• _SOURCE MATERIAL_:

──────────────────────────────

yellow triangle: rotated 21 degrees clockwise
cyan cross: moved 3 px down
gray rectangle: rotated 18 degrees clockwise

──────────────────────────────

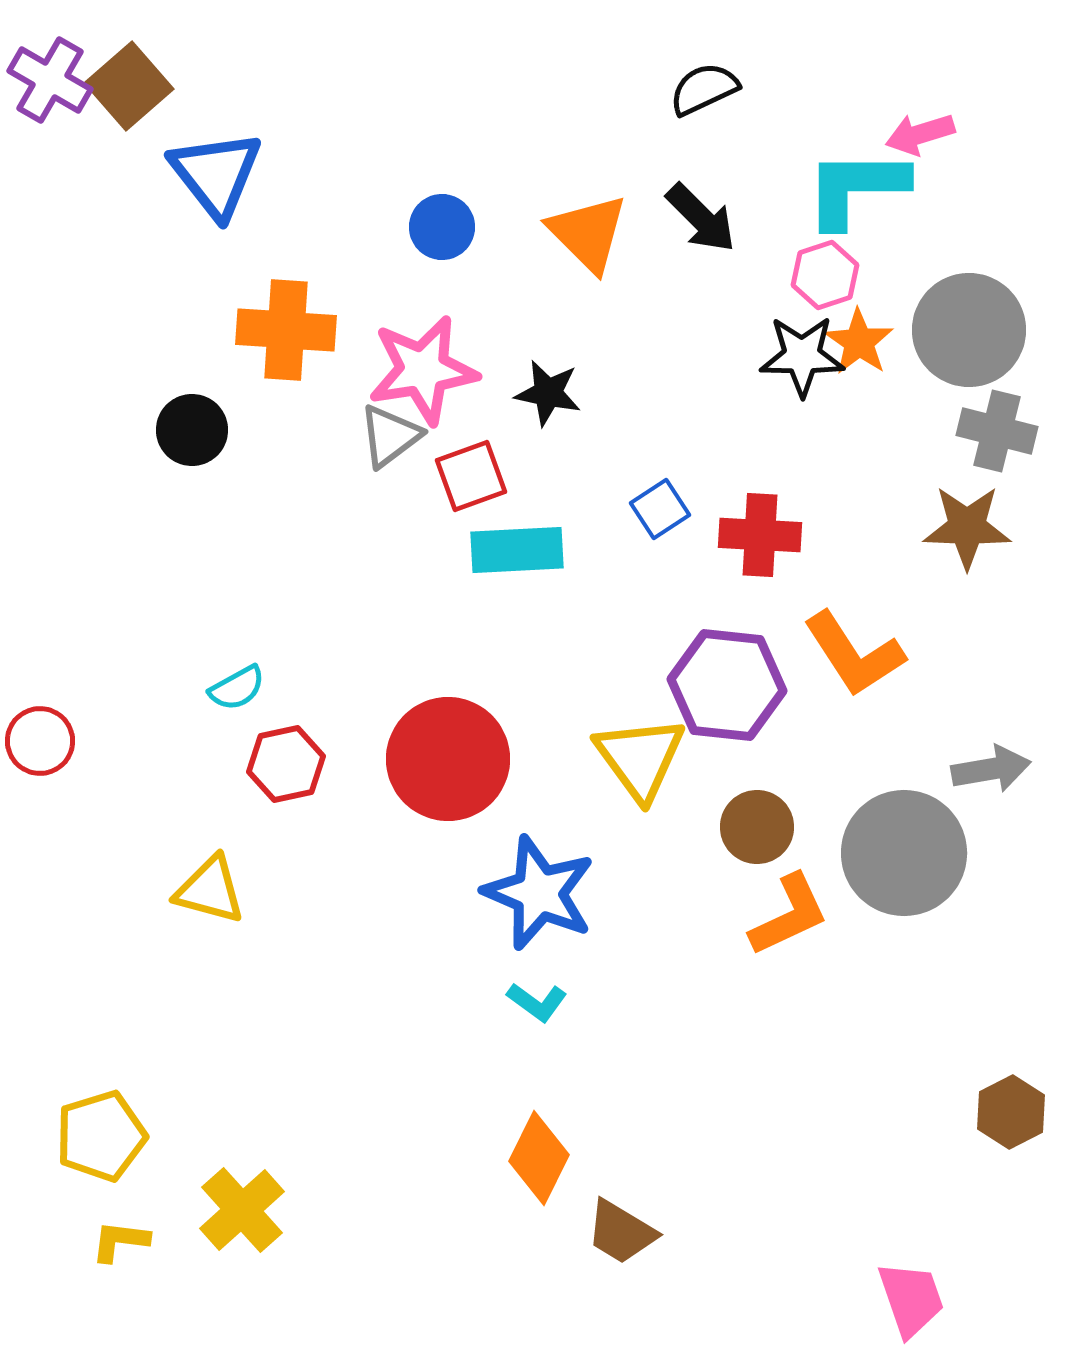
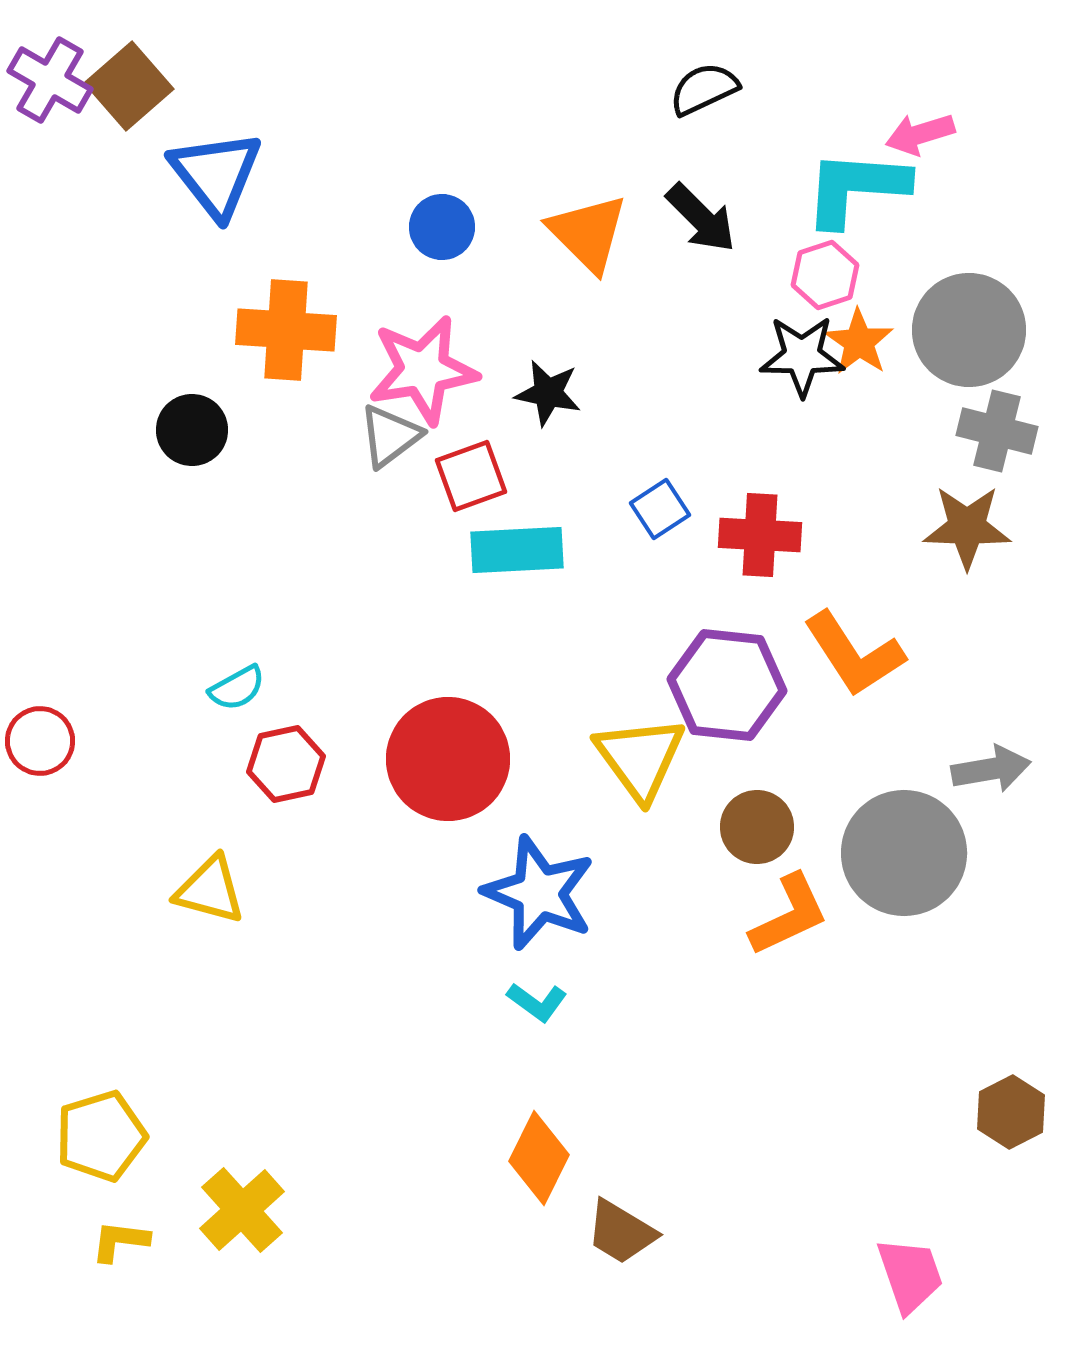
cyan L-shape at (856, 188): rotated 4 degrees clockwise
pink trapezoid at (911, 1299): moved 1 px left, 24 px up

──────────────────────────────

From the listing above, output exactly the run of lines that starts with the line containing "yellow triangle: rotated 21 degrees clockwise" and ends with the line containing "gray rectangle: rotated 18 degrees clockwise".

yellow triangle: rotated 21 degrees clockwise
cyan cross: moved 3 px down
gray rectangle: rotated 18 degrees clockwise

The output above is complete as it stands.